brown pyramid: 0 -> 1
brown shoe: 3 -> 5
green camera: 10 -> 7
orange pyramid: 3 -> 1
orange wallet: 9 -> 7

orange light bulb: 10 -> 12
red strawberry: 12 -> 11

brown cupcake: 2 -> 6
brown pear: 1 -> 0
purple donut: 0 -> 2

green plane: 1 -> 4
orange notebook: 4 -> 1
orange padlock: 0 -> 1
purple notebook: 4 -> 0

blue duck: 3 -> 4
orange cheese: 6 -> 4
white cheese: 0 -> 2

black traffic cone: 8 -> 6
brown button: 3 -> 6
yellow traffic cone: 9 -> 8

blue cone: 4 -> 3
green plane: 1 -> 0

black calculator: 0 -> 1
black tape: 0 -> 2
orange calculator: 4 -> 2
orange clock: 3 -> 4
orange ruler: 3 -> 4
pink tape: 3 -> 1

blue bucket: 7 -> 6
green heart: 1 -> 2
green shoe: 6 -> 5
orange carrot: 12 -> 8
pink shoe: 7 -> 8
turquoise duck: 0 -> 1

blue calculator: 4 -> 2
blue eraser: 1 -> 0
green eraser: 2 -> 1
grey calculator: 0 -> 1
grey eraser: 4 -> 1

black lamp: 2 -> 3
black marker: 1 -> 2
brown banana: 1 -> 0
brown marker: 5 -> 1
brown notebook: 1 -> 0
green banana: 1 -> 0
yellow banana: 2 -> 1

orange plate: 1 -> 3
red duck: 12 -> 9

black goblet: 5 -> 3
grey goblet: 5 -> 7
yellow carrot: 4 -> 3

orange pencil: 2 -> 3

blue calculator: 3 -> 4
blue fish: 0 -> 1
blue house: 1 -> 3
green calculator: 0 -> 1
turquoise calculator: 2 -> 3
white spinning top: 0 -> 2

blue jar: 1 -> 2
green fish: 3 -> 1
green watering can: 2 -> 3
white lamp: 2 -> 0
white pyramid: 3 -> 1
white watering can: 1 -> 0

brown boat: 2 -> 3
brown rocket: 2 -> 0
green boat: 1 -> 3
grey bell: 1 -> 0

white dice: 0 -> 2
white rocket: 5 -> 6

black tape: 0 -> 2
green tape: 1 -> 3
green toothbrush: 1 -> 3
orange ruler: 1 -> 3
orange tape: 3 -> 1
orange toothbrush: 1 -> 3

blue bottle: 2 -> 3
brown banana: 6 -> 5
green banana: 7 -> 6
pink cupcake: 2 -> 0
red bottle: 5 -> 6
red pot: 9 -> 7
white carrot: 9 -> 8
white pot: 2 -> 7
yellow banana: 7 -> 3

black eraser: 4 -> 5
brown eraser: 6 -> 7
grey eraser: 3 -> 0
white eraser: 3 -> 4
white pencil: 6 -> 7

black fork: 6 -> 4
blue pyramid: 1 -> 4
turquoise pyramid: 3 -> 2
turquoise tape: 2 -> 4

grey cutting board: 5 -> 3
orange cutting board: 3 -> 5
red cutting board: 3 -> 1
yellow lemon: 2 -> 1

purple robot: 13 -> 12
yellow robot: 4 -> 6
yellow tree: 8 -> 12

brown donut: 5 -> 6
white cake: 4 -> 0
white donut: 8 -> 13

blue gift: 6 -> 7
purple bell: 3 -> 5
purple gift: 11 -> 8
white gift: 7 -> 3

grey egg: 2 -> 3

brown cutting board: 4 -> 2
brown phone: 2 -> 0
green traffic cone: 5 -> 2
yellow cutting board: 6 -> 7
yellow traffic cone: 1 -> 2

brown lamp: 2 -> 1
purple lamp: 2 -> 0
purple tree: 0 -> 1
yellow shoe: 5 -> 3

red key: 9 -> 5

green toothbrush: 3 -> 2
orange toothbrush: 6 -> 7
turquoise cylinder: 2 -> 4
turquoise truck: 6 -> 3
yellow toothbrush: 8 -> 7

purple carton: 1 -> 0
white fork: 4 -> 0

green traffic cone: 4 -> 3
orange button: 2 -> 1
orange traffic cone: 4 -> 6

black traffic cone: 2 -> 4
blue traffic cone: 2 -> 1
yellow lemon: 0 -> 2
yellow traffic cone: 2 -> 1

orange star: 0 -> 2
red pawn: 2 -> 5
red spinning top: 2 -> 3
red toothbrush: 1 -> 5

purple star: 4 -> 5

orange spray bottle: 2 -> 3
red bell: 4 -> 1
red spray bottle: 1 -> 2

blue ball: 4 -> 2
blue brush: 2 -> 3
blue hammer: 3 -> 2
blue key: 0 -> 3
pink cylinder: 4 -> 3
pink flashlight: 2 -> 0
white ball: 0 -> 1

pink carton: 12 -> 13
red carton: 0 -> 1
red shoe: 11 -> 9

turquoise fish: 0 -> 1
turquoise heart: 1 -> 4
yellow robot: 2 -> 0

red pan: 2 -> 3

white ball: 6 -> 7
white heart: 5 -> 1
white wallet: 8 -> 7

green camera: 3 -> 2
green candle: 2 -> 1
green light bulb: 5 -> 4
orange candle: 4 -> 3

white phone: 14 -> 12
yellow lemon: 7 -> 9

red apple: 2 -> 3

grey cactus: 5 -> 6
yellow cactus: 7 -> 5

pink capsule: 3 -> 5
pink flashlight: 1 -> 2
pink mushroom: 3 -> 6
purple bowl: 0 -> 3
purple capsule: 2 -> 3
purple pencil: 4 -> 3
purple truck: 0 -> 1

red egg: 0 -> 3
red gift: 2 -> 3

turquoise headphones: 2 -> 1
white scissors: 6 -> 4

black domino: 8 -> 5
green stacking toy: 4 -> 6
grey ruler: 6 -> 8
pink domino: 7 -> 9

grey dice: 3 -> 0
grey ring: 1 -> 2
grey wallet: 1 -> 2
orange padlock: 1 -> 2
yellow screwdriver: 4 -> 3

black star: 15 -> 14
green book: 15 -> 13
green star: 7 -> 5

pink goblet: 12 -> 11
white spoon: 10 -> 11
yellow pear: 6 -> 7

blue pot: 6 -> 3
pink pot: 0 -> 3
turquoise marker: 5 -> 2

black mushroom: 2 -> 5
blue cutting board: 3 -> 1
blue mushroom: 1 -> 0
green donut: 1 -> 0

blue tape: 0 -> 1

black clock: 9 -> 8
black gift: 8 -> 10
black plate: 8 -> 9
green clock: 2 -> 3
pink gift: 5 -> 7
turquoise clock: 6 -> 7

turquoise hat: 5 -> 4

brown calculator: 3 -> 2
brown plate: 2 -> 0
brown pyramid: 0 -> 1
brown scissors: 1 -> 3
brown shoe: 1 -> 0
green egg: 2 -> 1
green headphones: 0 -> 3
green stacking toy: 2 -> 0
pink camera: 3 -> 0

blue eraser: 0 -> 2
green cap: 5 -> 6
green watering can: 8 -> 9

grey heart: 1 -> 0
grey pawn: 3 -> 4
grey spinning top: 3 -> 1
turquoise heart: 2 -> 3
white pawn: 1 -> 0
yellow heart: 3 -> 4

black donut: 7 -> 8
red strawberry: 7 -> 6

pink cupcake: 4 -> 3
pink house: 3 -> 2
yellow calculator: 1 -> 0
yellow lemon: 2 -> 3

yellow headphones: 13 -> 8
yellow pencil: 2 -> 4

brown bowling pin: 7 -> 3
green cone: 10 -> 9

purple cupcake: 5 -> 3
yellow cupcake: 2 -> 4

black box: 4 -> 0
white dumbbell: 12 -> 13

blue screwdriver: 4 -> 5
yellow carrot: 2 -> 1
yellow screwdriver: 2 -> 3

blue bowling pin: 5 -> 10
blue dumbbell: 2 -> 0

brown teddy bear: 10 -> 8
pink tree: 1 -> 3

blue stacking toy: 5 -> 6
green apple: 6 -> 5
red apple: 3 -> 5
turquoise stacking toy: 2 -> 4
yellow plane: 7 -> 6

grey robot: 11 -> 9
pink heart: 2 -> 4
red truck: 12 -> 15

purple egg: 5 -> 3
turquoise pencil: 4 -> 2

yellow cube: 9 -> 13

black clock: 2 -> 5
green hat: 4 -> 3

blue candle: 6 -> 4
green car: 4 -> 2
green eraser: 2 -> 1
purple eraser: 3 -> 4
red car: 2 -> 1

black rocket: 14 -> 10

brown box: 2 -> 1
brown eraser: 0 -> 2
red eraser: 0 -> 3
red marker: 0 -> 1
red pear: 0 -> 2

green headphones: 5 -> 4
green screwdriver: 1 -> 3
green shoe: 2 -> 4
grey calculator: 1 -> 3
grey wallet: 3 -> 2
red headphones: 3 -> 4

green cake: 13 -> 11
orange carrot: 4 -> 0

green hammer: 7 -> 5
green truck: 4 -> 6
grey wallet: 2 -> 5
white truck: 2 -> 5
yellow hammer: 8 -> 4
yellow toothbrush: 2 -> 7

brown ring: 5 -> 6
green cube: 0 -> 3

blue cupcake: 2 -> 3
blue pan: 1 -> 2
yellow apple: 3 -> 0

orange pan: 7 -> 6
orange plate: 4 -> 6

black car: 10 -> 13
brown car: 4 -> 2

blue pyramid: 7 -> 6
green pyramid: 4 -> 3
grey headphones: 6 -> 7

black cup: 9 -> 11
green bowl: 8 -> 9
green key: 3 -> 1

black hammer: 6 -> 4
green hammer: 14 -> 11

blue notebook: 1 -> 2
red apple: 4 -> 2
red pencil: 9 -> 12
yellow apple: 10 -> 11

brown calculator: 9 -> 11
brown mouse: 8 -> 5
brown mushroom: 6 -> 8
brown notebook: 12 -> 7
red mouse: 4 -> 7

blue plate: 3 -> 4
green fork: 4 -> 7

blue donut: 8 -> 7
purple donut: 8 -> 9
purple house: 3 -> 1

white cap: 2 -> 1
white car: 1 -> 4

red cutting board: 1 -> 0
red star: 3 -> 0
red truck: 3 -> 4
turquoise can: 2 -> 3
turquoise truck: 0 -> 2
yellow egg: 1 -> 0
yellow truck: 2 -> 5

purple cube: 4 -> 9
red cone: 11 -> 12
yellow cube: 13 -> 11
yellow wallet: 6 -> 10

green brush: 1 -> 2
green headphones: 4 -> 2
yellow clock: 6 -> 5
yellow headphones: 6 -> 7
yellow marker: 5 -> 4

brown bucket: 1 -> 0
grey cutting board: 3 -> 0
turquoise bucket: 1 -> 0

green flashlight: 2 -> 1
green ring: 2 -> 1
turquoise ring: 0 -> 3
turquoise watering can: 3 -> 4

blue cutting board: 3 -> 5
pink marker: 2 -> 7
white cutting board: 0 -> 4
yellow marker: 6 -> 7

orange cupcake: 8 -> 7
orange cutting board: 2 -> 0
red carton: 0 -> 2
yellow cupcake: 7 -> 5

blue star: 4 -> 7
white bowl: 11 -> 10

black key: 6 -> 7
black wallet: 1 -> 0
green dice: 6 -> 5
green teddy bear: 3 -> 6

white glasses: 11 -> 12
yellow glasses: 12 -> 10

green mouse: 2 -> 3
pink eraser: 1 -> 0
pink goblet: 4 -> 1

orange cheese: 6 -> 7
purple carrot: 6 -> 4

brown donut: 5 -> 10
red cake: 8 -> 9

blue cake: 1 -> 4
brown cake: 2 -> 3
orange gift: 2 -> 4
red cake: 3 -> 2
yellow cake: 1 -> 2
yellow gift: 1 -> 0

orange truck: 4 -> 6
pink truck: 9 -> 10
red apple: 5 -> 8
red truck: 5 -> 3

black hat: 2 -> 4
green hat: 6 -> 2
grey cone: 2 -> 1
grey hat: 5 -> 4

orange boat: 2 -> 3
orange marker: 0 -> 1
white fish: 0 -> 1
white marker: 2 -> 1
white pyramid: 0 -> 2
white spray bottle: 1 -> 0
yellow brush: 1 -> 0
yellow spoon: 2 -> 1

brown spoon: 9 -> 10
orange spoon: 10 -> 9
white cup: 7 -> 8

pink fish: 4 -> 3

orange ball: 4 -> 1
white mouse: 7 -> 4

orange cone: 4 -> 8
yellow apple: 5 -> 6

### INSTRUCTIONS FOR THE TASK
Quote the data above from the line containing "blue cutting board: 3 -> 5" to the line containing "grey cone: 2 -> 1", inclusive, and stop.

### ANSWER AREA
blue cutting board: 3 -> 5
pink marker: 2 -> 7
white cutting board: 0 -> 4
yellow marker: 6 -> 7

orange cupcake: 8 -> 7
orange cutting board: 2 -> 0
red carton: 0 -> 2
yellow cupcake: 7 -> 5

blue star: 4 -> 7
white bowl: 11 -> 10

black key: 6 -> 7
black wallet: 1 -> 0
green dice: 6 -> 5
green teddy bear: 3 -> 6

white glasses: 11 -> 12
yellow glasses: 12 -> 10

green mouse: 2 -> 3
pink eraser: 1 -> 0
pink goblet: 4 -> 1

orange cheese: 6 -> 7
purple carrot: 6 -> 4

brown donut: 5 -> 10
red cake: 8 -> 9

blue cake: 1 -> 4
brown cake: 2 -> 3
orange gift: 2 -> 4
red cake: 3 -> 2
yellow cake: 1 -> 2
yellow gift: 1 -> 0

orange truck: 4 -> 6
pink truck: 9 -> 10
red apple: 5 -> 8
red truck: 5 -> 3

black hat: 2 -> 4
green hat: 6 -> 2
grey cone: 2 -> 1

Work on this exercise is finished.